### Instructions to follow
Copy out each line of the listing below in which the string "bell" occurs.

### Source data
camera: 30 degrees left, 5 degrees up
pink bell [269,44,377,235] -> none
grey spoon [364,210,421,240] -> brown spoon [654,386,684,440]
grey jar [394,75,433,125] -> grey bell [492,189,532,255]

### Reply to the task
pink bell [269,44,377,235] -> none
grey jar [394,75,433,125] -> grey bell [492,189,532,255]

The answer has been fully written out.